------ Data ------

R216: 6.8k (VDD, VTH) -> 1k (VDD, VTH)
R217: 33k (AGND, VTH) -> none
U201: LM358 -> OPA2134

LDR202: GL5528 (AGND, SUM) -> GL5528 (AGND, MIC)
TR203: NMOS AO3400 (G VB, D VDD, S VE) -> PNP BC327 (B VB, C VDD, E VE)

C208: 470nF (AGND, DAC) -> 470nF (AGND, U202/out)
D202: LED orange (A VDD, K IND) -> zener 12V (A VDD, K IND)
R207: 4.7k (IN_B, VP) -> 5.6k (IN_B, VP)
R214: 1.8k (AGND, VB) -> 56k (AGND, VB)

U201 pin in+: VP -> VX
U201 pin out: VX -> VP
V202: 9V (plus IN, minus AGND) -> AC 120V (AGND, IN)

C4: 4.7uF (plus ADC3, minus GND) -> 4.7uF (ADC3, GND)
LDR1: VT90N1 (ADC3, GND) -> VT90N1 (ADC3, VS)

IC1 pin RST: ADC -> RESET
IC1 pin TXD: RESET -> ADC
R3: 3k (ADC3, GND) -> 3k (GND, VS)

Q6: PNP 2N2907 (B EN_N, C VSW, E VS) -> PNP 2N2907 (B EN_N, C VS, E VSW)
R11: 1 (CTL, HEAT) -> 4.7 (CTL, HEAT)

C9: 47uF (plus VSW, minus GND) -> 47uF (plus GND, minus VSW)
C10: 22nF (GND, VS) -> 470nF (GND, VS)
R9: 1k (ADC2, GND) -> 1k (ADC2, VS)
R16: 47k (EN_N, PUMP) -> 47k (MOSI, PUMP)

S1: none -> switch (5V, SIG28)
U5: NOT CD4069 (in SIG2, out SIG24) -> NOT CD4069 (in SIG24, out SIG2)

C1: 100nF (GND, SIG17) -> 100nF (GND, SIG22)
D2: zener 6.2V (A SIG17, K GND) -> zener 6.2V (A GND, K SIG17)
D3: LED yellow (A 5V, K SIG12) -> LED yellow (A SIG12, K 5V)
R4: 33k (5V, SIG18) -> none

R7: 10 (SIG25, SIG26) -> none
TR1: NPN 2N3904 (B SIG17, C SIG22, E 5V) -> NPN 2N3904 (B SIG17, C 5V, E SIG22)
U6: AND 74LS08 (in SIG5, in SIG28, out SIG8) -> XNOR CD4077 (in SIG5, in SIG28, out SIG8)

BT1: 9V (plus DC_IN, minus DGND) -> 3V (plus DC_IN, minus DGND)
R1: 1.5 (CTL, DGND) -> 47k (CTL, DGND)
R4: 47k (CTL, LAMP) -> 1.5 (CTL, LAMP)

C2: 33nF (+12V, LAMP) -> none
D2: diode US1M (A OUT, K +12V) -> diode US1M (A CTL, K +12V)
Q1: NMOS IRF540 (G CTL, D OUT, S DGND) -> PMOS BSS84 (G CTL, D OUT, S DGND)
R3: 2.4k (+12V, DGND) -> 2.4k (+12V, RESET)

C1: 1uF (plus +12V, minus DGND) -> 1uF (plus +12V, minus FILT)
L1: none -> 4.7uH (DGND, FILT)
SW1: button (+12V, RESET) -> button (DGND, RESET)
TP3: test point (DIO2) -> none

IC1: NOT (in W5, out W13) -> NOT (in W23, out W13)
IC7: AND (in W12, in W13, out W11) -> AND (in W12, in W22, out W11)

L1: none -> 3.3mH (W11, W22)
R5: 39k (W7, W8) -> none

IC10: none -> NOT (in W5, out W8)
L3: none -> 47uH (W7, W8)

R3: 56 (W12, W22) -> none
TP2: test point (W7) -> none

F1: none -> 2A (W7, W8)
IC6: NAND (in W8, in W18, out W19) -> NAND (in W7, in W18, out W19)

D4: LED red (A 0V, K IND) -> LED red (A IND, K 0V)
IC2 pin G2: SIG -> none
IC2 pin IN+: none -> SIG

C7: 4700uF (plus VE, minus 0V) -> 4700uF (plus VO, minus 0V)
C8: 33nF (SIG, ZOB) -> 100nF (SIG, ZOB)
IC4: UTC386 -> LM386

------

* _Work required_
Return a word-for-word copy of the lines above from the one holding "C9: 47uF (plus" through the one holding "R4: 47k (CTL, LAMP) -> 1.5 (CTL, LAMP)", with both of them included and nothing besides.

* _Exercise result_
C9: 47uF (plus VSW, minus GND) -> 47uF (plus GND, minus VSW)
C10: 22nF (GND, VS) -> 470nF (GND, VS)
R9: 1k (ADC2, GND) -> 1k (ADC2, VS)
R16: 47k (EN_N, PUMP) -> 47k (MOSI, PUMP)

S1: none -> switch (5V, SIG28)
U5: NOT CD4069 (in SIG2, out SIG24) -> NOT CD4069 (in SIG24, out SIG2)

C1: 100nF (GND, SIG17) -> 100nF (GND, SIG22)
D2: zener 6.2V (A SIG17, K GND) -> zener 6.2V (A GND, K SIG17)
D3: LED yellow (A 5V, K SIG12) -> LED yellow (A SIG12, K 5V)
R4: 33k (5V, SIG18) -> none

R7: 10 (SIG25, SIG26) -> none
TR1: NPN 2N3904 (B SIG17, C SIG22, E 5V) -> NPN 2N3904 (B SIG17, C 5V, E SIG22)
U6: AND 74LS08 (in SIG5, in SIG28, out SIG8) -> XNOR CD4077 (in SIG5, in SIG28, out SIG8)

BT1: 9V (plus DC_IN, minus DGND) -> 3V (plus DC_IN, minus DGND)
R1: 1.5 (CTL, DGND) -> 47k (CTL, DGND)
R4: 47k (CTL, LAMP) -> 1.5 (CTL, LAMP)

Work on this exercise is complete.